ACTION ITEM
Starting from the line with "white cactus [377,214,411,266]" and going up to and including the line with "none -> grey fish [384,349,452,400]", copy the listing below exactly. Leave all images out.

=======

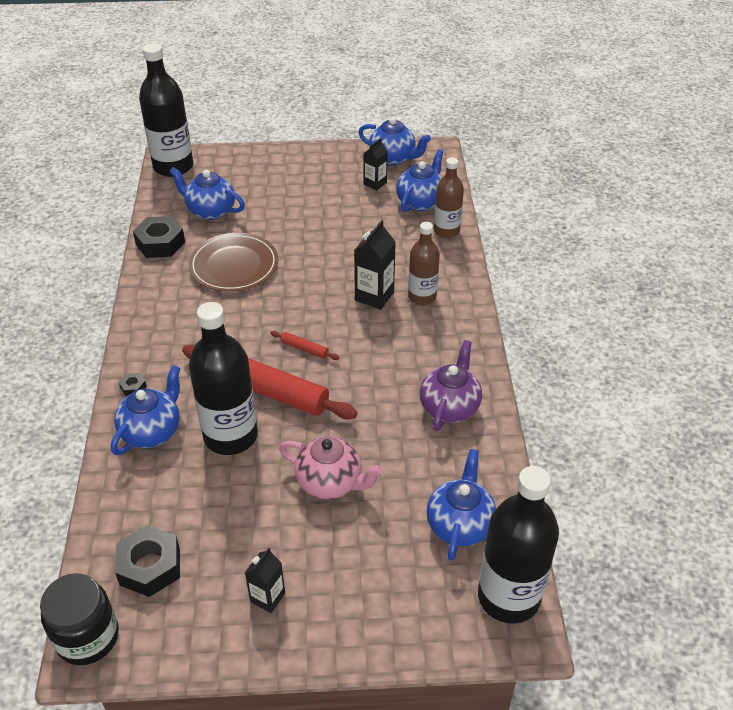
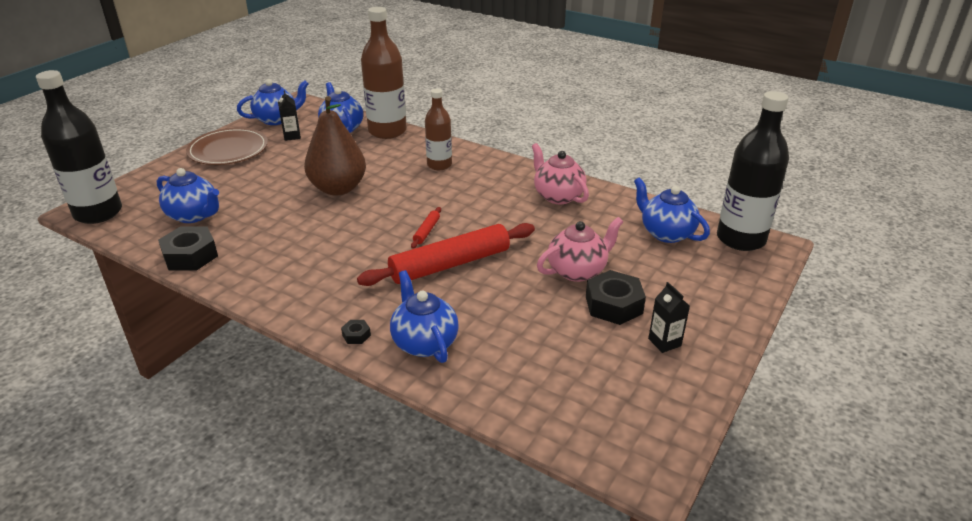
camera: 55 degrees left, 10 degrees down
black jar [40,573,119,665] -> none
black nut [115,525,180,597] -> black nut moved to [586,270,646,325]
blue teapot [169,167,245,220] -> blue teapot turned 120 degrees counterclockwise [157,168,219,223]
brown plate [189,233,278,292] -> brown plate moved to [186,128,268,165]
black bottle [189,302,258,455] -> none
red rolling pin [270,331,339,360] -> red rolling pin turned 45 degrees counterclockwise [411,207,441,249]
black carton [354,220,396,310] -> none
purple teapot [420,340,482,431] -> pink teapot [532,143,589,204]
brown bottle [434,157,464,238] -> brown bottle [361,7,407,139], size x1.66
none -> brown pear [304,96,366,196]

=======

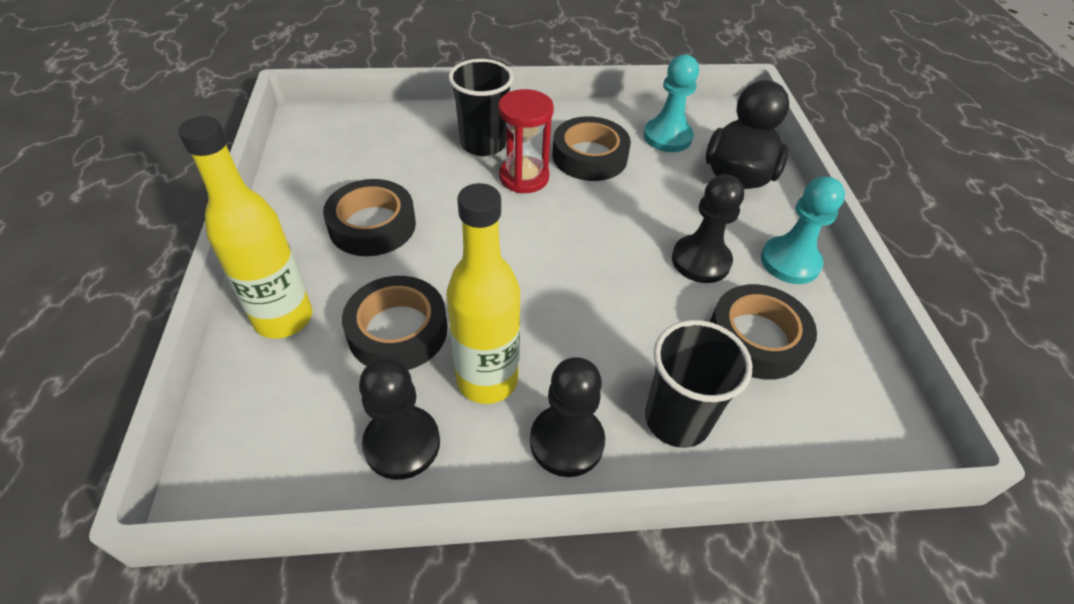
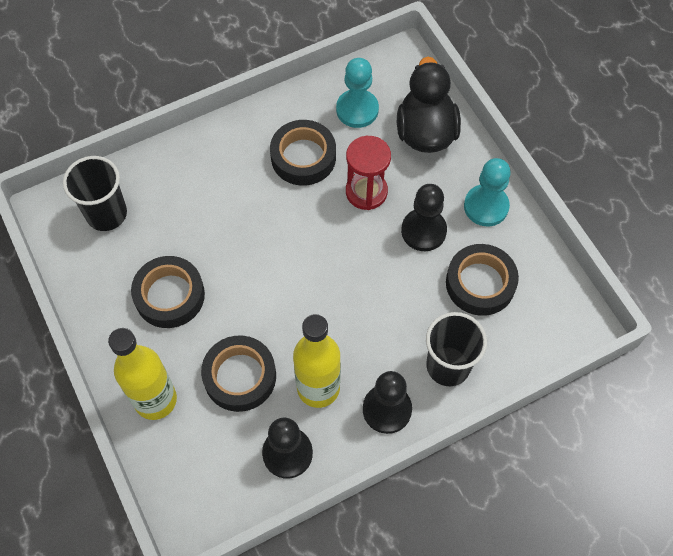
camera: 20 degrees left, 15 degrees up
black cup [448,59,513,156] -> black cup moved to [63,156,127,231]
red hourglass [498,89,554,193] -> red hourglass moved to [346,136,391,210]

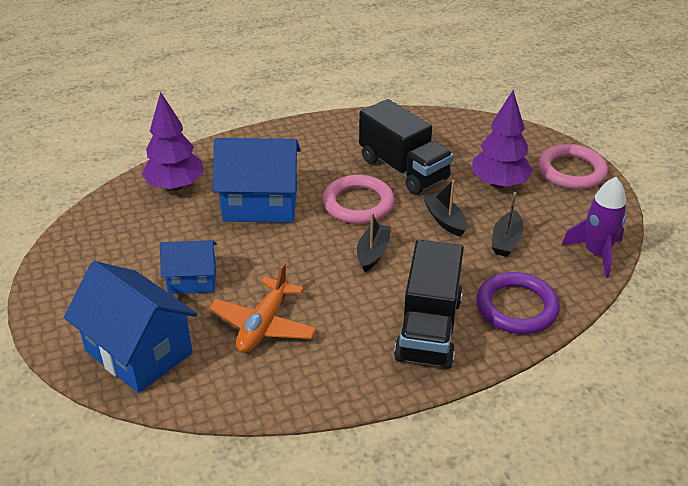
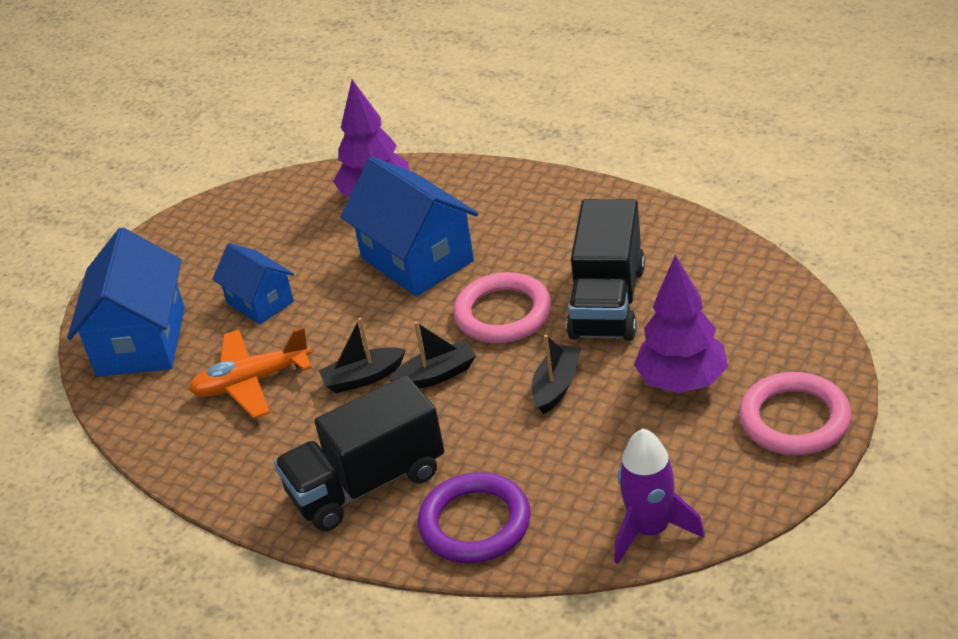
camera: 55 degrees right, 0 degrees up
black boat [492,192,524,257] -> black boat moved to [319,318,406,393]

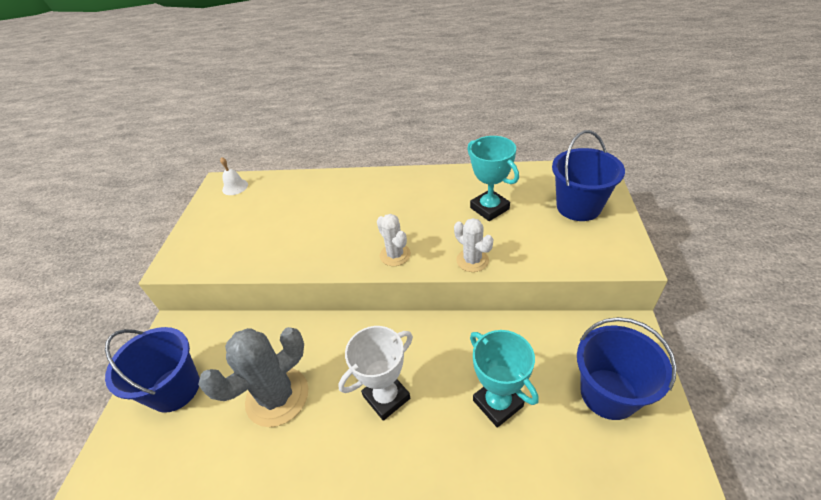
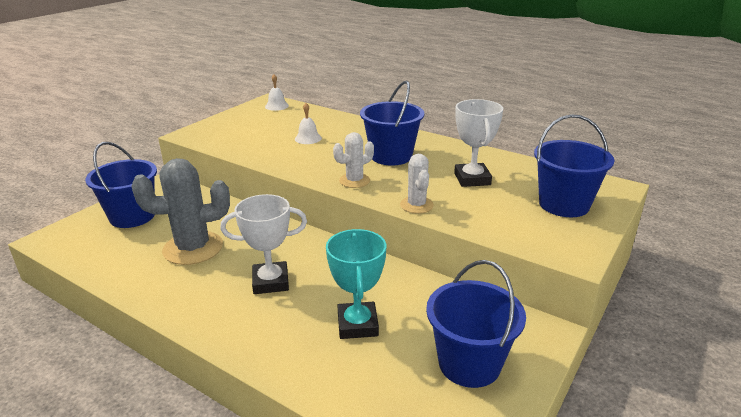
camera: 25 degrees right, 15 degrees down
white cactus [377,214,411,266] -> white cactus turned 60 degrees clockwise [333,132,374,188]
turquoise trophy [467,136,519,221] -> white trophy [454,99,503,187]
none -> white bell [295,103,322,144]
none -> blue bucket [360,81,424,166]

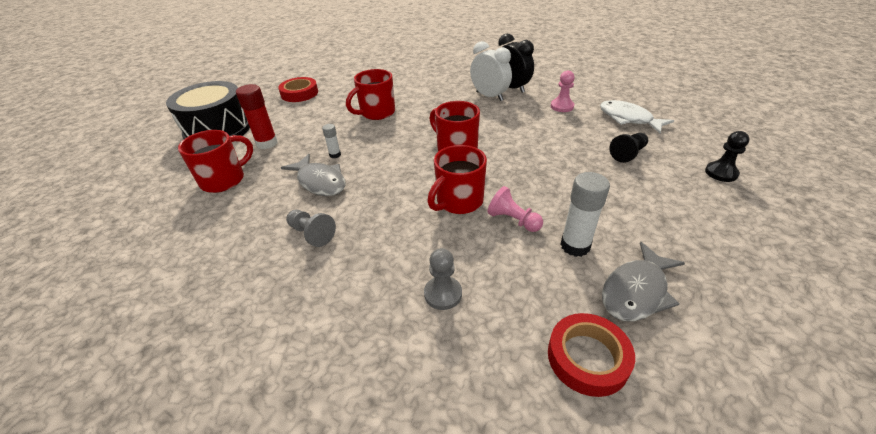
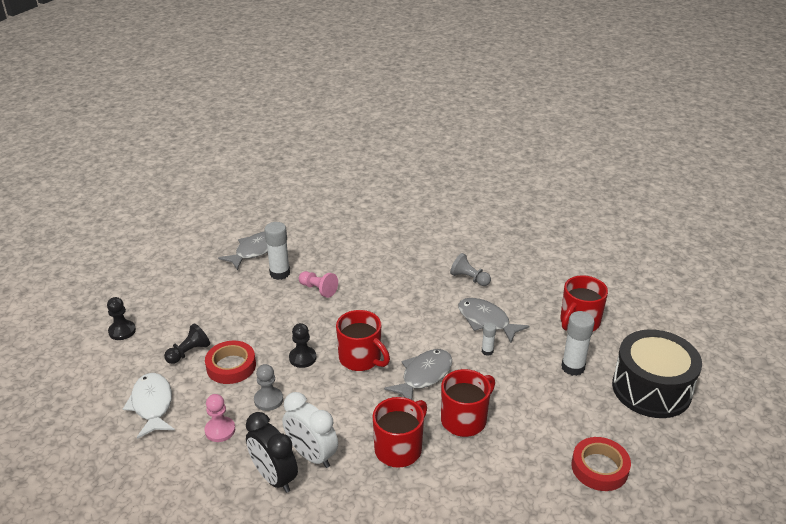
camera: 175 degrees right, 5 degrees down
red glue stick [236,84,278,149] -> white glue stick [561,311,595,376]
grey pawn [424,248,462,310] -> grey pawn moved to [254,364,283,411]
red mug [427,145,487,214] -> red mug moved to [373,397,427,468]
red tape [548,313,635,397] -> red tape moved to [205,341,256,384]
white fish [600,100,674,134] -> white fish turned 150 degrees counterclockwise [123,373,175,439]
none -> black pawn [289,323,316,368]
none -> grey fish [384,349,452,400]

=======

REPLY
white cactus [377,214,411,266] -> white cactus turned 60 degrees clockwise [333,132,374,188]
turquoise trophy [467,136,519,221] -> white trophy [454,99,503,187]
none -> white bell [295,103,322,144]
none -> blue bucket [360,81,424,166]

camera: 175 degrees right, 5 degrees down
red glue stick [236,84,278,149] -> white glue stick [561,311,595,376]
grey pawn [424,248,462,310] -> grey pawn moved to [254,364,283,411]
red mug [427,145,487,214] -> red mug moved to [373,397,427,468]
red tape [548,313,635,397] -> red tape moved to [205,341,256,384]
white fish [600,100,674,134] -> white fish turned 150 degrees counterclockwise [123,373,175,439]
none -> black pawn [289,323,316,368]
none -> grey fish [384,349,452,400]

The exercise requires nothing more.